• **Task instructions**: Below are records; reproduce exactly the lines from the one that has "green cupcake [540,268,595,333]" through the one that has "none -> yellow rolling pin [292,181,337,348]", ends included, and nothing more.

• **Data to process**:
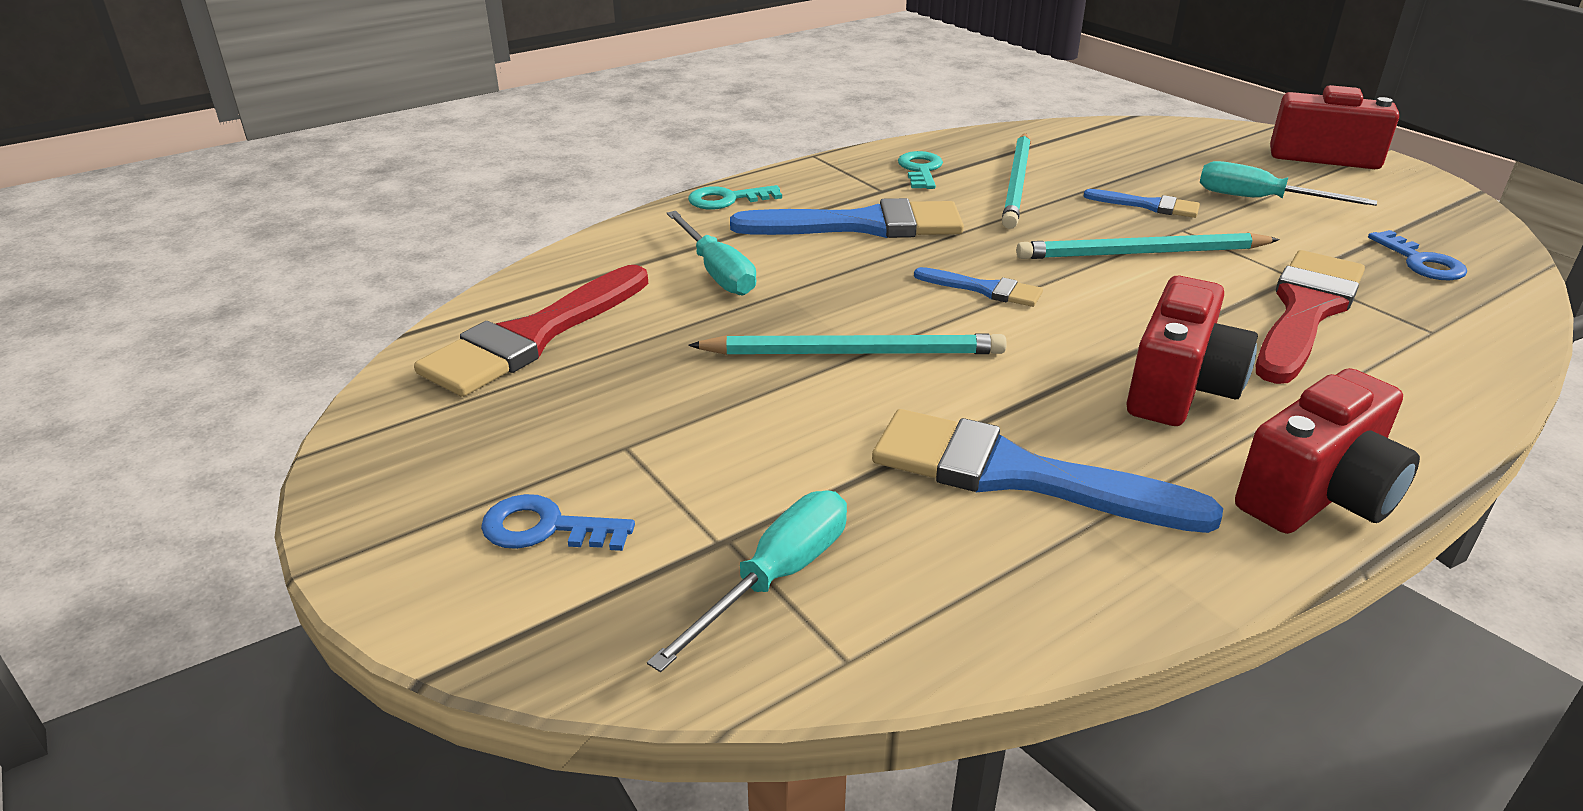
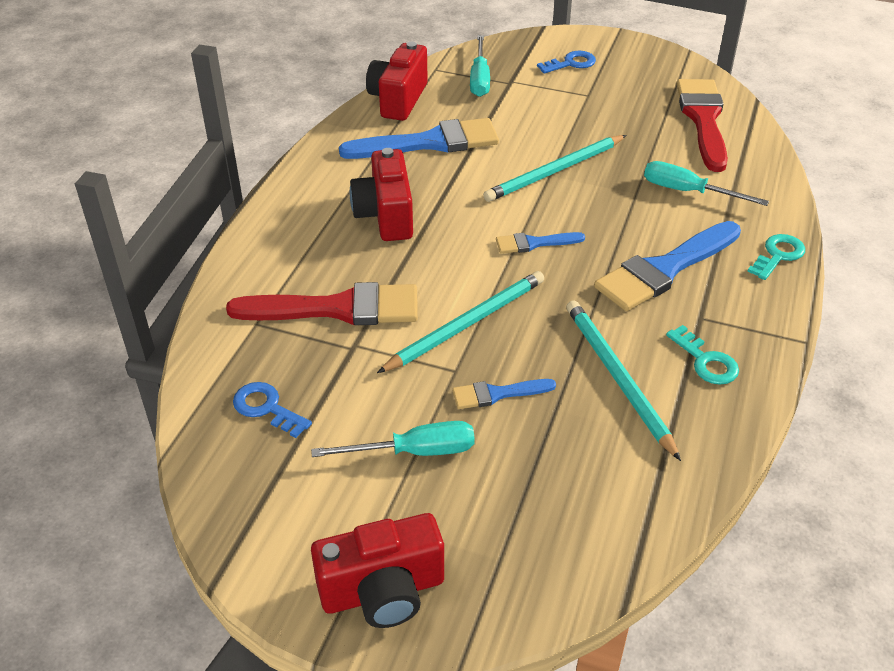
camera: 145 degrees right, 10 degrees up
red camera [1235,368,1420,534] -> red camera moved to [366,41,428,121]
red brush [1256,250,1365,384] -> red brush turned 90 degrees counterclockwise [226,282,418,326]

==

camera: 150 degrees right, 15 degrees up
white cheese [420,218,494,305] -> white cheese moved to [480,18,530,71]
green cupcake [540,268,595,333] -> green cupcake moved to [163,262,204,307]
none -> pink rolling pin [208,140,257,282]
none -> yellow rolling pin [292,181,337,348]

• **Task solution**:
green cupcake [540,268,595,333] -> green cupcake moved to [163,262,204,307]
none -> pink rolling pin [208,140,257,282]
none -> yellow rolling pin [292,181,337,348]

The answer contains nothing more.